START Records provided
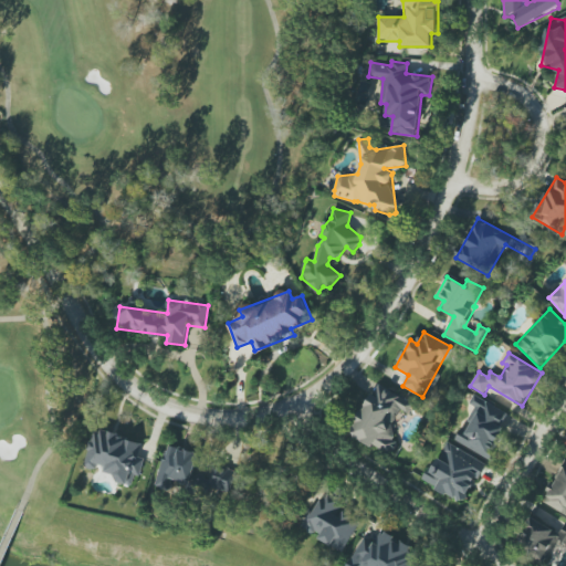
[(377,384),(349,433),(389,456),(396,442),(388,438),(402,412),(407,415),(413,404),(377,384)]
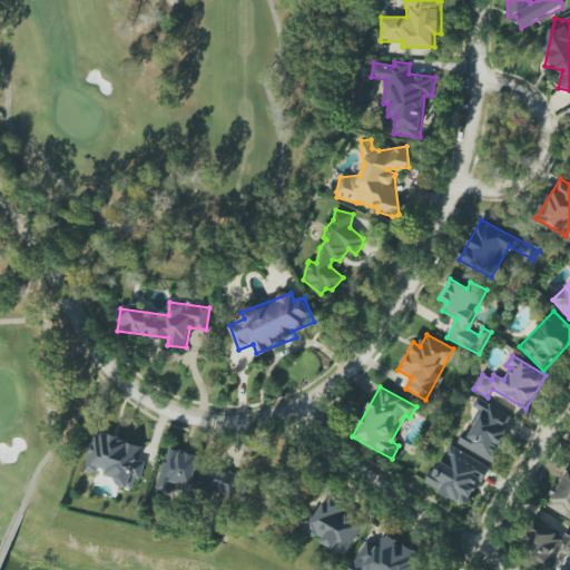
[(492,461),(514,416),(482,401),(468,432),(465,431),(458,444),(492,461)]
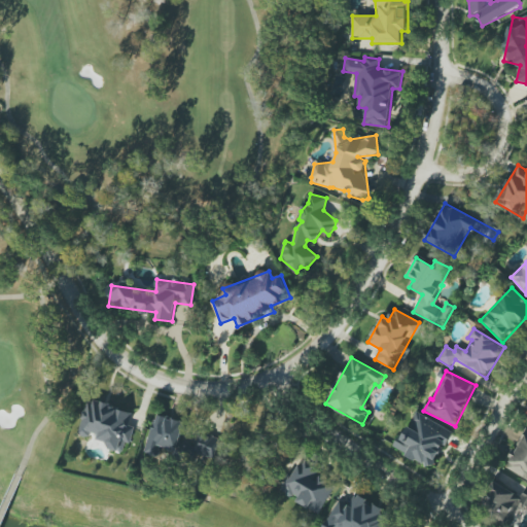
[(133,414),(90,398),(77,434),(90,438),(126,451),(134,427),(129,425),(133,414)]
END Records provided
START Records provided
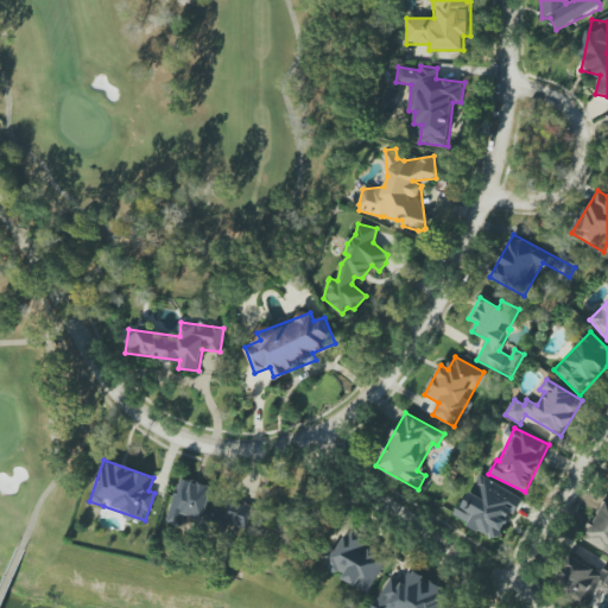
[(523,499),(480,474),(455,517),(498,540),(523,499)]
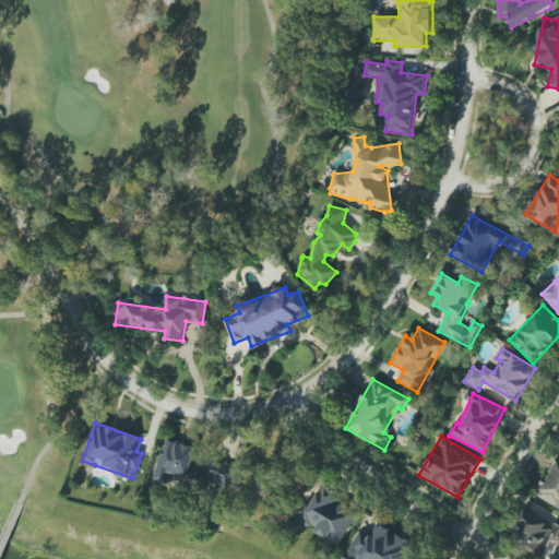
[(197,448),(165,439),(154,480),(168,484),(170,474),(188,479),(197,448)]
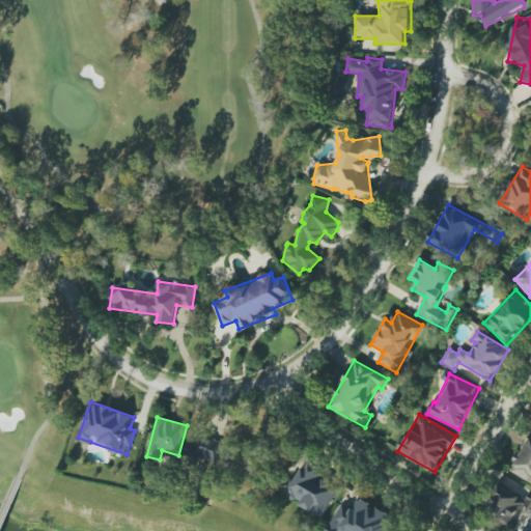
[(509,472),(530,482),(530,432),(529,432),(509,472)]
END Records provided
§ What is expected: Extract, without any images, the part of the material above that opens with the line containing "[(523,499),(480,474),(455,517),(498,540),(523,499)]" and closes with the line containing "[(509,472),(530,482),(530,432),(529,432),(509,472)]", both lines included.

§ Solution:
[(523,499),(480,474),(455,517),(498,540),(523,499)]
[(197,448),(165,439),(154,480),(168,484),(170,474),(188,479),(197,448)]
[(509,472),(530,482),(530,432),(529,432),(509,472)]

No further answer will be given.